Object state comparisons
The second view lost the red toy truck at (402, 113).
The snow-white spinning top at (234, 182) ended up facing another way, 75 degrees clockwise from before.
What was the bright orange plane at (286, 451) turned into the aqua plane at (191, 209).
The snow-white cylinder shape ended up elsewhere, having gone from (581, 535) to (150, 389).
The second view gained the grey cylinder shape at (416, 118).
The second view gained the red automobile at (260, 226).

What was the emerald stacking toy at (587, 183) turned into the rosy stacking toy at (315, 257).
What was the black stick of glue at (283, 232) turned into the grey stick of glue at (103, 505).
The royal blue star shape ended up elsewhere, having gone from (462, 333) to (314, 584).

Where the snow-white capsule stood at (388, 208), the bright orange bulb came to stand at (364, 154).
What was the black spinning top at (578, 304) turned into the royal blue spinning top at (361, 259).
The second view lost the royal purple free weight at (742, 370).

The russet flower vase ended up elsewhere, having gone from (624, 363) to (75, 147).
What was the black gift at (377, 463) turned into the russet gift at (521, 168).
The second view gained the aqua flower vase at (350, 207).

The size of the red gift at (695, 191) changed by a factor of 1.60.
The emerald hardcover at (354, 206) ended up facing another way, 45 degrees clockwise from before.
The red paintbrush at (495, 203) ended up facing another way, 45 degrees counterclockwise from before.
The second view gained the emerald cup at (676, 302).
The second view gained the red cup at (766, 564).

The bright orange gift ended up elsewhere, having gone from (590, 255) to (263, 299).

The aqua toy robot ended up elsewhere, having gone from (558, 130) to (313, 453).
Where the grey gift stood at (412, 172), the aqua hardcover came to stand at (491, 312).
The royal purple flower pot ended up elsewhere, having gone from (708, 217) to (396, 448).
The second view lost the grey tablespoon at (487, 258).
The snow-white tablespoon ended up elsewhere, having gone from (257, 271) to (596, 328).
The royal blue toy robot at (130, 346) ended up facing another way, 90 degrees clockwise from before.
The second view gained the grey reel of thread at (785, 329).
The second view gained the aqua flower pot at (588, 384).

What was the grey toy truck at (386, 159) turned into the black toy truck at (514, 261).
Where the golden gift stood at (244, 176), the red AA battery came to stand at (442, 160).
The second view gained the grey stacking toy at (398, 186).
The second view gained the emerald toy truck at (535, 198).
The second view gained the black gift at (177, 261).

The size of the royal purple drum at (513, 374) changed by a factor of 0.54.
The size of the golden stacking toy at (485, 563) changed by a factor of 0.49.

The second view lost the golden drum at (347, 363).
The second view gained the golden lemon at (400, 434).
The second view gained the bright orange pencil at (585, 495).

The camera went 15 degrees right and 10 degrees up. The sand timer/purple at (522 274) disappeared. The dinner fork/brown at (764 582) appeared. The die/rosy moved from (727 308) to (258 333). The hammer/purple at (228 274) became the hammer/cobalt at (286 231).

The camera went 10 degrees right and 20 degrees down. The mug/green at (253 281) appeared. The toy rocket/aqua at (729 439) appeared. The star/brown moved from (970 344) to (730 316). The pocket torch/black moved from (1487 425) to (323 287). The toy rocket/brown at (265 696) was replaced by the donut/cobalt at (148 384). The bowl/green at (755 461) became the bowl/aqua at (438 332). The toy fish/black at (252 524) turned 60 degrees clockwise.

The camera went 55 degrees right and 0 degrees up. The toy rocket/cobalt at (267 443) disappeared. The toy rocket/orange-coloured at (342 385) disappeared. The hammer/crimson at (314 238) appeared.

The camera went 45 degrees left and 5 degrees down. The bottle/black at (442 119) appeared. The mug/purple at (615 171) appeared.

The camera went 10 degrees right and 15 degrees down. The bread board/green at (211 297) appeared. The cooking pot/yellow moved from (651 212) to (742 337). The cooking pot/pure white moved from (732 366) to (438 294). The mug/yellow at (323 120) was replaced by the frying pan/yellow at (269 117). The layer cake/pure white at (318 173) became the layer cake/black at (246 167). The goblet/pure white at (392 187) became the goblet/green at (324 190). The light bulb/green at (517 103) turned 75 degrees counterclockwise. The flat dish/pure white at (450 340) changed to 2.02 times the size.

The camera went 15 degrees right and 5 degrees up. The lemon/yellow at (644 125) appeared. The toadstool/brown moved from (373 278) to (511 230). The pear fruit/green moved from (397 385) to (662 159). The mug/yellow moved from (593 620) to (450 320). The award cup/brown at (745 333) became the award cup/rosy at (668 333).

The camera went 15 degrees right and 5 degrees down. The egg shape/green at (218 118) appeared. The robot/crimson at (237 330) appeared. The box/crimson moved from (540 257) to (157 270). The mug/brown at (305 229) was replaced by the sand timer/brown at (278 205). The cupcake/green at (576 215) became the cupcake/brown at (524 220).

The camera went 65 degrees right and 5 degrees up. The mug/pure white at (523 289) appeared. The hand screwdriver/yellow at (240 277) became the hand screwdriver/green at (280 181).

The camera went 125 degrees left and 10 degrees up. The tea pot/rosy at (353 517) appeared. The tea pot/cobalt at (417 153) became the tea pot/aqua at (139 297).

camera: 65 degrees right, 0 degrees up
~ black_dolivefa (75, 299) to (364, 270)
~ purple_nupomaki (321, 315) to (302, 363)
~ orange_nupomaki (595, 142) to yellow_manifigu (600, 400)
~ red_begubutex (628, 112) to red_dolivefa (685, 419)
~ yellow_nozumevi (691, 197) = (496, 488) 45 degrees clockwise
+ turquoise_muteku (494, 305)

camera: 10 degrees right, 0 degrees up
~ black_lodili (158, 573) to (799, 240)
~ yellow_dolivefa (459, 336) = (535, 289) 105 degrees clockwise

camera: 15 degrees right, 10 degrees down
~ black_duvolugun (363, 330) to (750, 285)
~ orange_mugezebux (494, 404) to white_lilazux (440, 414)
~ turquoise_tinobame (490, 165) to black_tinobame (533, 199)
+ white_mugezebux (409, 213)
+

| EXERCISE |
Your answer must be an exact transcription of every record above.

| PROBLEM SOLUTION |
The second view lost the red toy truck at (402, 113).
The snow-white spinning top at (234, 182) ended up facing another way, 75 degrees clockwise from before.
What was the bright orange plane at (286, 451) turned into the aqua plane at (191, 209).
The snow-white cylinder shape ended up elsewhere, having gone from (581, 535) to (150, 389).
The second view gained the grey cylinder shape at (416, 118).
The second view gained the red automobile at (260, 226).

What was the emerald stacking toy at (587, 183) turned into the rosy stacking toy at (315, 257).
What was the black stick of glue at (283, 232) turned into the grey stick of glue at (103, 505).
The royal blue star shape ended up elsewhere, having gone from (462, 333) to (314, 584).

Where the snow-white capsule stood at (388, 208), the bright orange bulb came to stand at (364, 154).
What was the black spinning top at (578, 304) turned into the royal blue spinning top at (361, 259).
The second view lost the royal purple free weight at (742, 370).

The russet flower vase ended up elsewhere, having gone from (624, 363) to (75, 147).
What was the black gift at (377, 463) turned into the russet gift at (521, 168).
The second view gained the aqua flower vase at (350, 207).

The size of the red gift at (695, 191) changed by a factor of 1.60.
The emerald hardcover at (354, 206) ended up facing another way, 45 degrees clockwise from before.
The red paintbrush at (495, 203) ended up facing another way, 45 degrees counterclockwise from before.
The second view gained the emerald cup at (676, 302).
The second view gained the red cup at (766, 564).

The bright orange gift ended up elsewhere, having gone from (590, 255) to (263, 299).

The aqua toy robot ended up elsewhere, having gone from (558, 130) to (313, 453).
Where the grey gift stood at (412, 172), the aqua hardcover came to stand at (491, 312).
The royal purple flower pot ended up elsewhere, having gone from (708, 217) to (396, 448).
The second view lost the grey tablespoon at (487, 258).
The snow-white tablespoon ended up elsewhere, having gone from (257, 271) to (596, 328).
The royal blue toy robot at (130, 346) ended up facing another way, 90 degrees clockwise from before.
The second view gained the grey reel of thread at (785, 329).
The second view gained the aqua flower pot at (588, 384).

What was the grey toy truck at (386, 159) turned into the black toy truck at (514, 261).
Where the golden gift stood at (244, 176), the red AA battery came to stand at (442, 160).
The second view gained the grey stacking toy at (398, 186).
The second view gained the emerald toy truck at (535, 198).
The second view gained the black gift at (177, 261).

The size of the royal purple drum at (513, 374) changed by a factor of 0.54.
The size of the golden stacking toy at (485, 563) changed by a factor of 0.49.

The second view lost the golden drum at (347, 363).
The second view gained the golden lemon at (400, 434).
The second view gained the bright orange pencil at (585, 495).

The camera went 15 degrees right and 10 degrees up. The sand timer/purple at (522 274) disappeared. The dinner fork/brown at (764 582) appeared. The die/rosy moved from (727 308) to (258 333). The hammer/purple at (228 274) became the hammer/cobalt at (286 231).

The camera went 10 degrees right and 20 degrees down. The mug/green at (253 281) appeared. The toy rocket/aqua at (729 439) appeared. The star/brown moved from (970 344) to (730 316). The pocket torch/black moved from (1487 425) to (323 287). The toy rocket/brown at (265 696) was replaced by the donut/cobalt at (148 384). The bowl/green at (755 461) became the bowl/aqua at (438 332). The toy fish/black at (252 524) turned 60 degrees clockwise.

The camera went 55 degrees right and 0 degrees up. The toy rocket/cobalt at (267 443) disappeared. The toy rocket/orange-coloured at (342 385) disappeared. The hammer/crimson at (314 238) appeared.

The camera went 45 degrees left and 5 degrees down. The bottle/black at (442 119) appeared. The mug/purple at (615 171) appeared.

The camera went 10 degrees right and 15 degrees down. The bread board/green at (211 297) appeared. The cooking pot/yellow moved from (651 212) to (742 337). The cooking pot/pure white moved from (732 366) to (438 294). The mug/yellow at (323 120) was replaced by the frying pan/yellow at (269 117). The layer cake/pure white at (318 173) became the layer cake/black at (246 167). The goblet/pure white at (392 187) became the goblet/green at (324 190). The light bulb/green at (517 103) turned 75 degrees counterclockwise. The flat dish/pure white at (450 340) changed to 2.02 times the size.

The camera went 15 degrees right and 5 degrees up. The lemon/yellow at (644 125) appeared. The toadstool/brown moved from (373 278) to (511 230). The pear fruit/green moved from (397 385) to (662 159). The mug/yellow moved from (593 620) to (450 320). The award cup/brown at (745 333) became the award cup/rosy at (668 333).

The camera went 15 degrees right and 5 degrees down. The egg shape/green at (218 118) appeared. The robot/crimson at (237 330) appeared. The box/crimson moved from (540 257) to (157 270). The mug/brown at (305 229) was replaced by the sand timer/brown at (278 205). The cupcake/green at (576 215) became the cupcake/brown at (524 220).

The camera went 65 degrees right and 5 degrees up. The mug/pure white at (523 289) appeared. The hand screwdriver/yellow at (240 277) became the hand screwdriver/green at (280 181).

The camera went 125 degrees left and 10 degrees up. The tea pot/rosy at (353 517) appeared. The tea pot/cobalt at (417 153) became the tea pot/aqua at (139 297).

camera: 65 degrees right, 0 degrees up
~ black_dolivefa (75, 299) to (364, 270)
~ purple_nupomaki (321, 315) to (302, 363)
~ orange_nupomaki (595, 142) to yellow_manifigu (600, 400)
~ red_begubutex (628, 112) to red_dolivefa (685, 419)
~ yellow_nozumevi (691, 197) = (496, 488) 45 degrees clockwise
+ turquoise_muteku (494, 305)

camera: 10 degrees right, 0 degrees up
~ black_lodili (158, 573) to (799, 240)
~ yellow_dolivefa (459, 336) = (535, 289) 105 degrees clockwise

camera: 15 degrees right, 10 degrees down
~ black_duvolugun (363, 330) to (750, 285)
~ orange_mugezebux (494, 404) to white_lilazux (440, 414)
~ turquoise_tinobame (490, 165) to black_tinobame (533, 199)
+ white_mugezebux (409, 213)
+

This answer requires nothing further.